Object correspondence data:
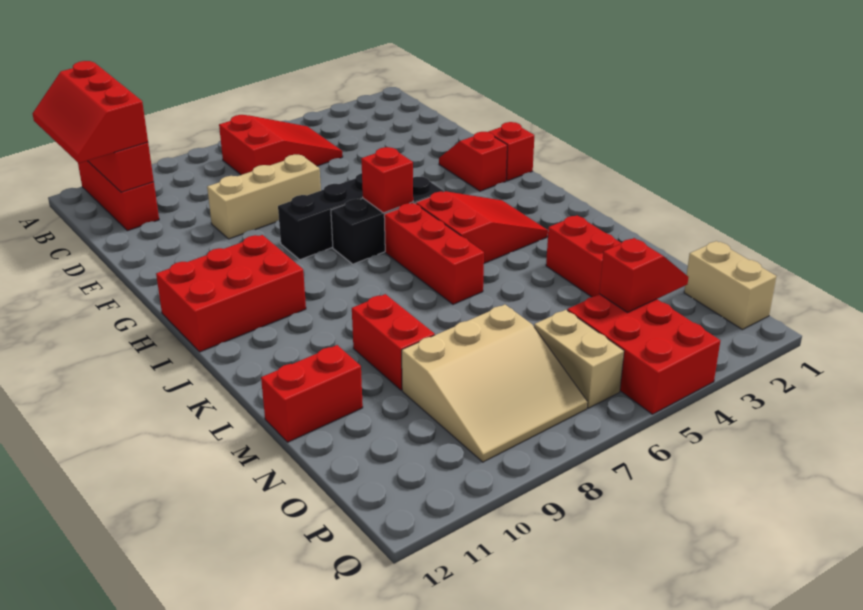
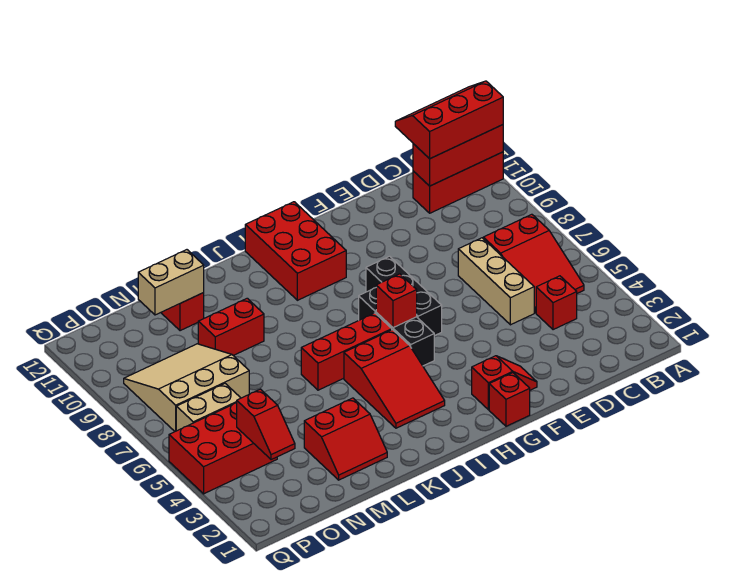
none -> red brick C4 level 1
tan brick E7:E9 level 1 -> tan brick D5:D7 level 1
tan slope N7:P9 level 1 top N -> tan slope N7:P9 level 1 top 7
tan brick O1:P1 level 1 -> tan brick M11:N11 level 2

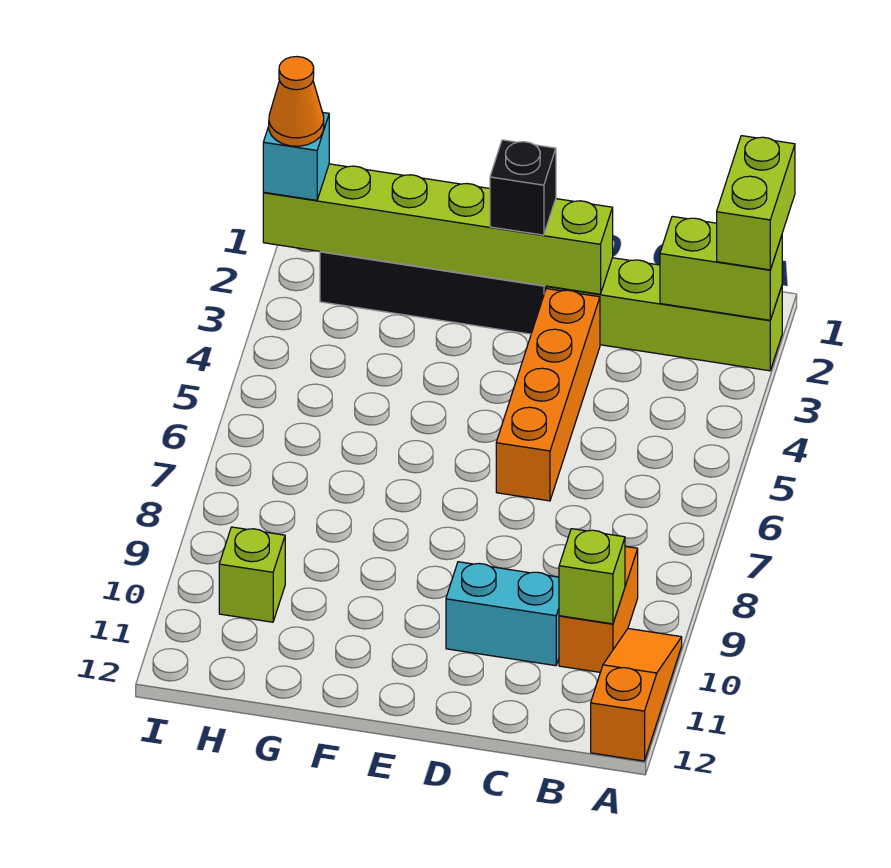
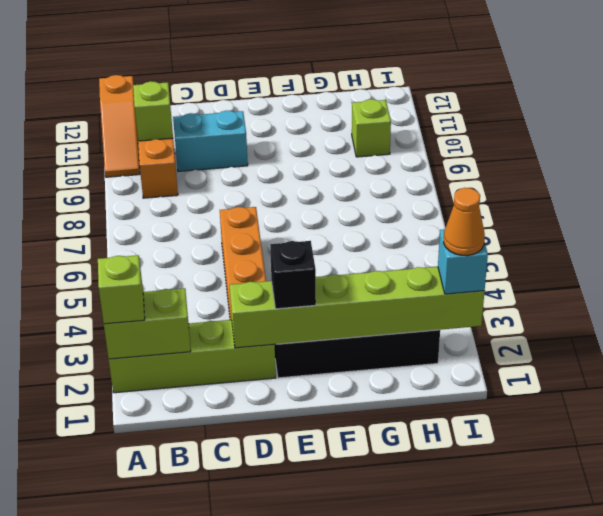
lime brick A1:A2 level 3 -> lime brick A2 level 3

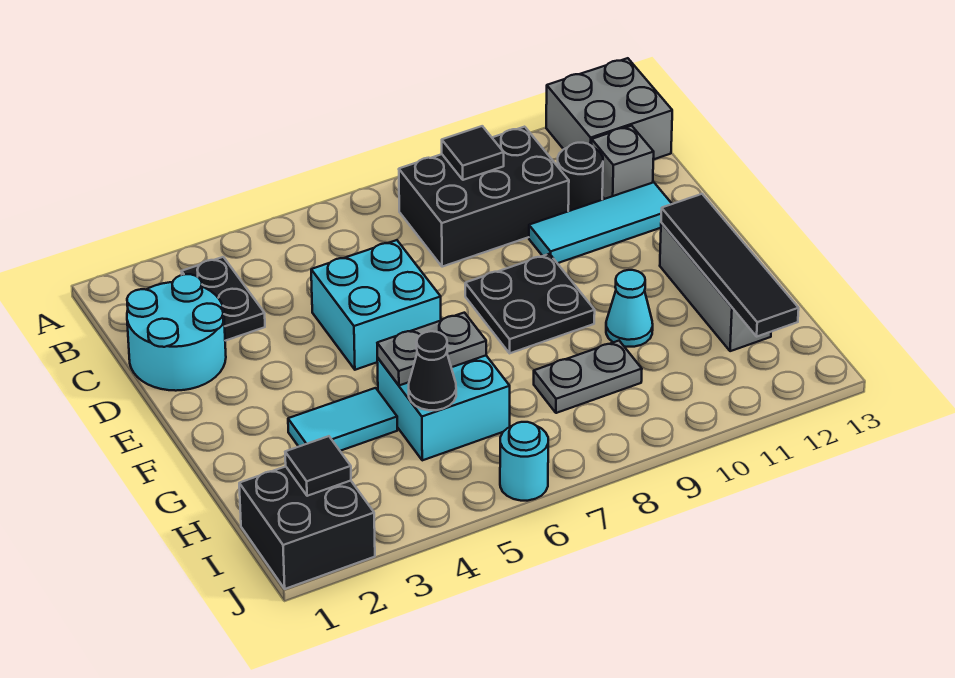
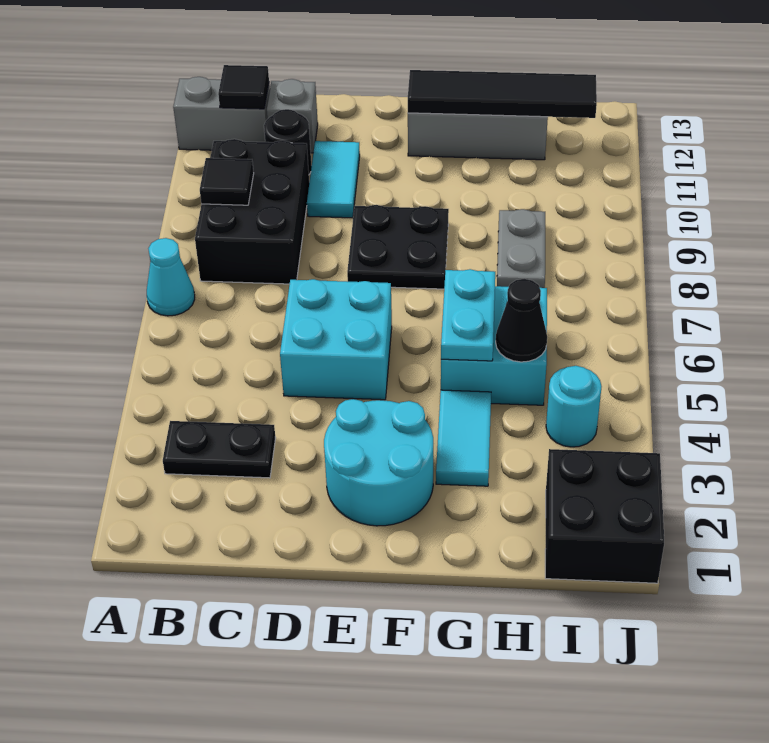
grey brick A12:B13 level 1 -> grey brick A12:B12 level 1
cyan round brick C1:D2 level 1 -> cyan round brick E2:F3 level 1
cyan tile D10:D12 level 1 -> cyan tile D10:D11 level 1
grey plate G5:G6 level 2 -> cyan plate G5:G6 level 2
cyan cone G10 level 1 -> cyan cone A7 level 1
black tile I2 level 2 -> black tile B12 level 2
cyan round brick J6 level 1 -> cyan round brick I4 level 1

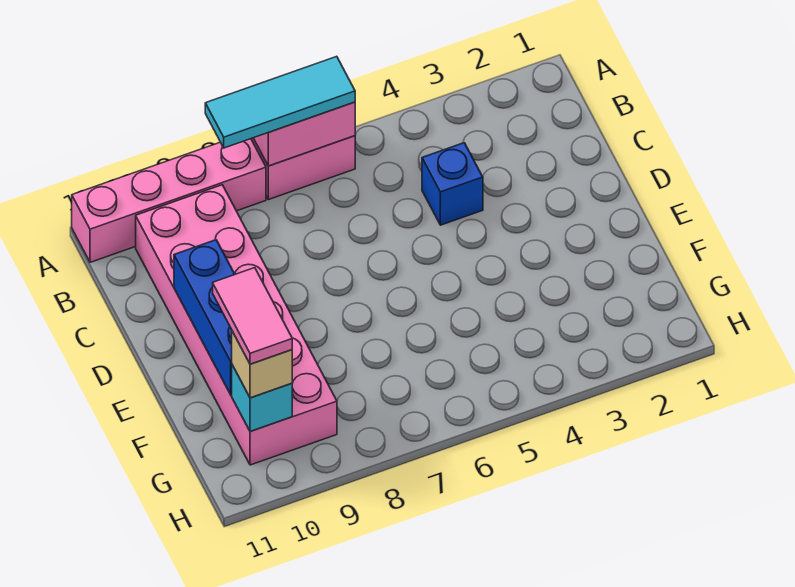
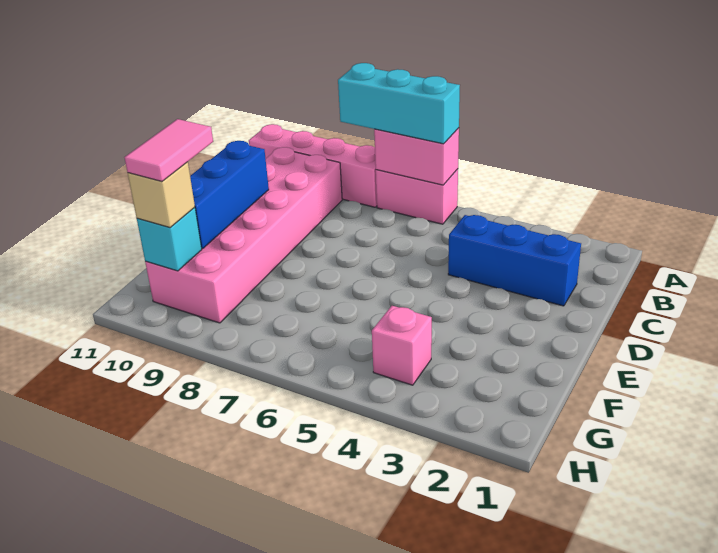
cyan tile A6:A8 level 3 -> cyan brick A6:A8 level 3
blue brick C4 level 1 -> blue brick C2:C4 level 1
none -> pink brick G4 level 1

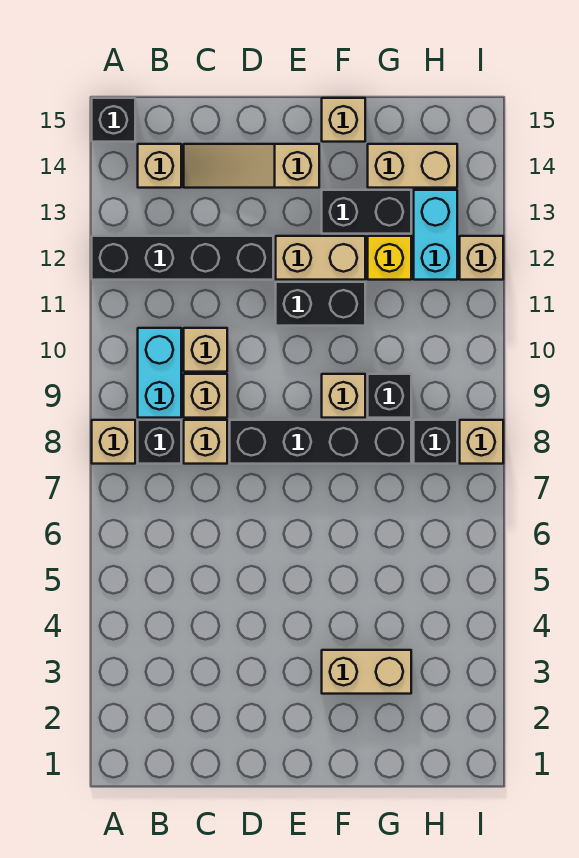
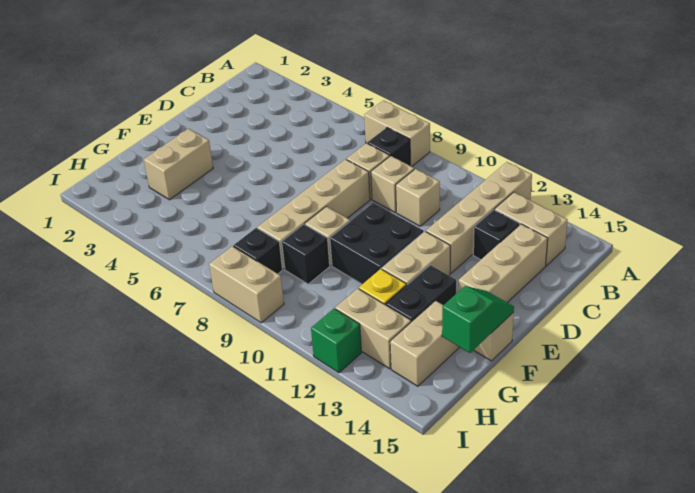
tan brick A8 level 1 -> tan brick A7:A8 level 1
black brick A12:D12 level 1 -> tan brick A12:D12 level 1
black brick A15 level 1 -> black brick C13 level 1
cyan brick B9:B10 level 1 -> none
tan brick B14 level 1 -> tan brick B13:B14 level 1
tan slope C14:E14 level 1 top E -> tan brick C14:E14 level 1
black brick D8:G8 level 1 -> tan brick D8:G8 level 1
black brick E11:F11 level 1 -> black brick E10:F11 level 1
none -> green slope F15:G15 level 2 top G
cyan brick H12:H13 level 1 -> tan brick H12:H13 level 1
tan brick I8 level 1 -> tan brick I8:I9 level 1
tan brick I12 level 1 -> green brick I12 level 1

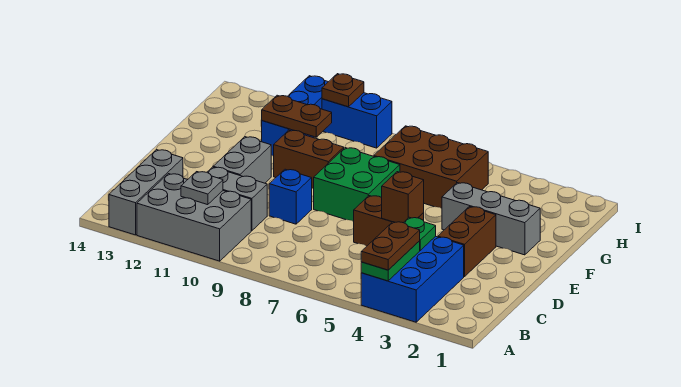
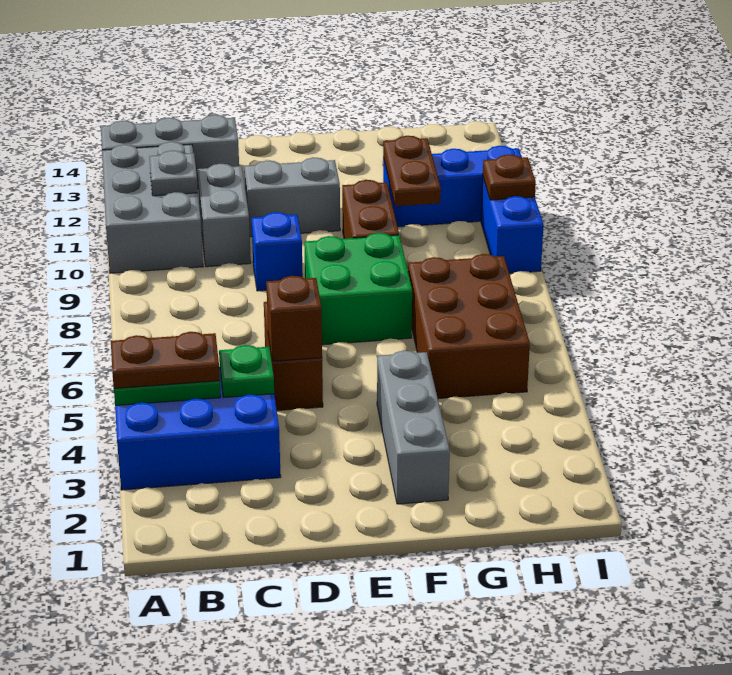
brown brick D3:E3 level 1 -> none

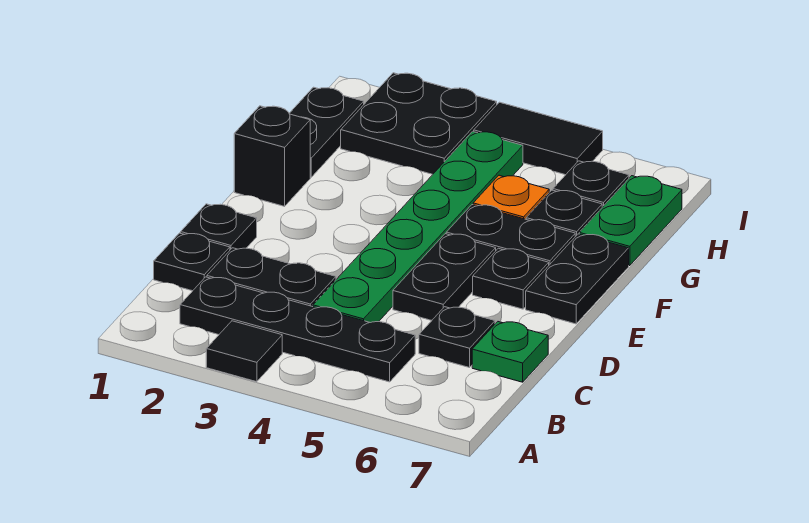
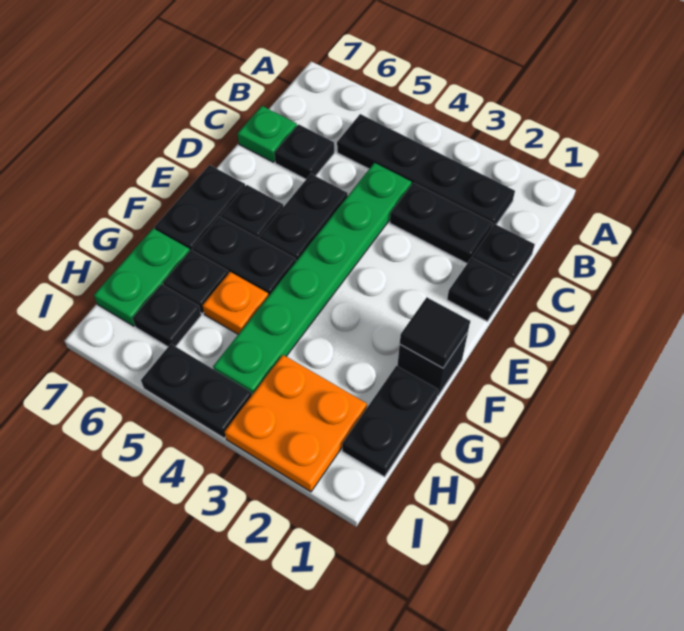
black tile A3 level 1 -> black tile F1 level 2
black plate H2:I3 level 1 -> orange plate H2:I3 level 1
black tile I4:I5 level 1 -> black plate I4:I5 level 1

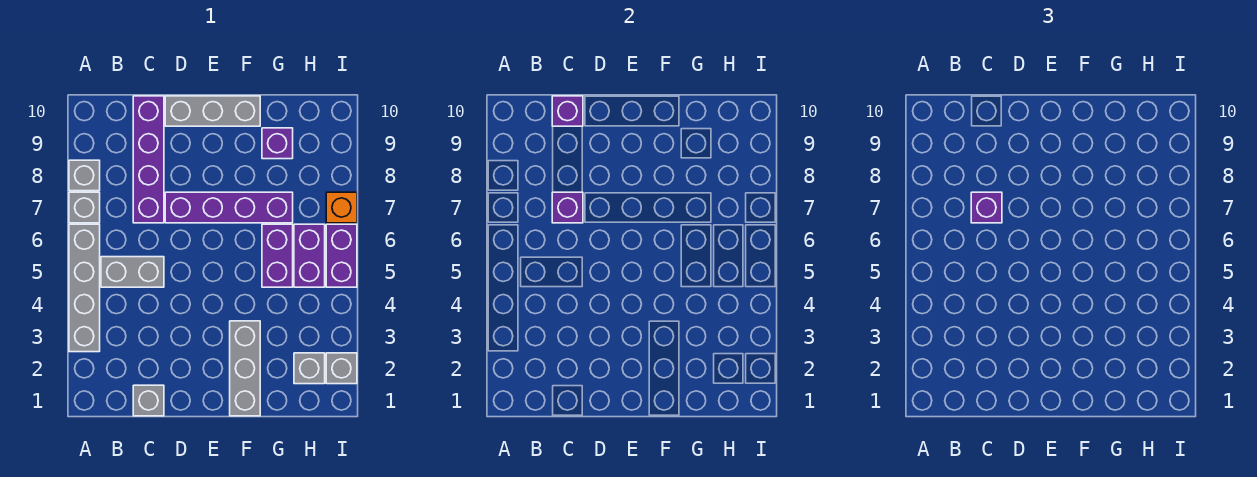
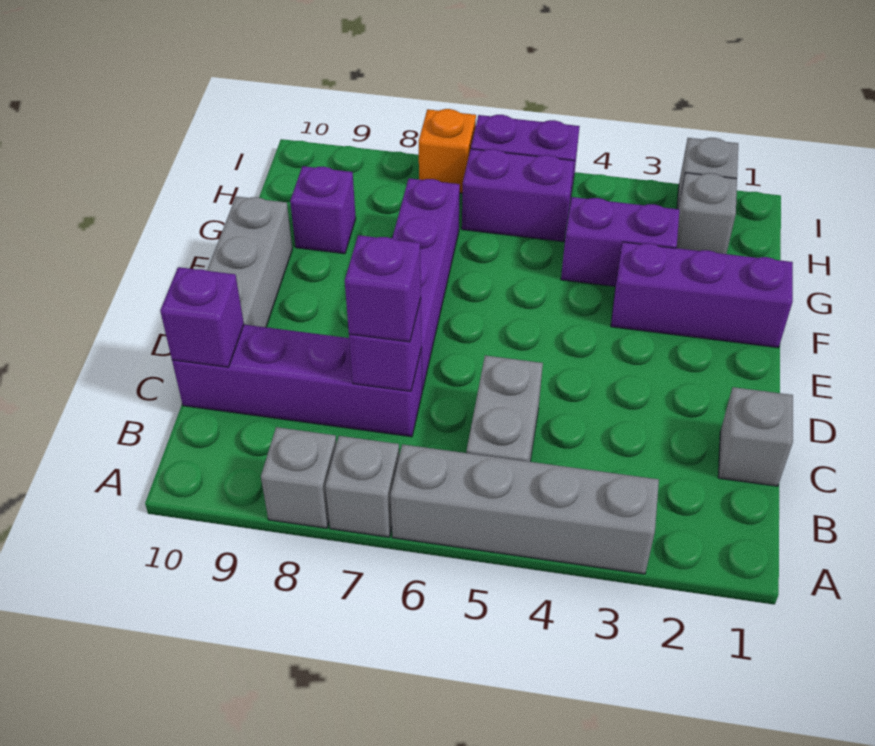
grey brick F1:F3 level 1 -> purple brick F1:F3 level 1
purple brick G5:G6 level 1 -> purple brick G3:G4 level 1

Required action:
Look through the data above for the word "tile". Report each line where it occurs.

The completed task:
cyan tile D10:D12 level 1 -> cyan tile D10:D11 level 1
black tile I2 level 2 -> black tile B12 level 2
cyan tile A6:A8 level 3 -> cyan brick A6:A8 level 3
black tile A3 level 1 -> black tile F1 level 2
black tile I4:I5 level 1 -> black plate I4:I5 level 1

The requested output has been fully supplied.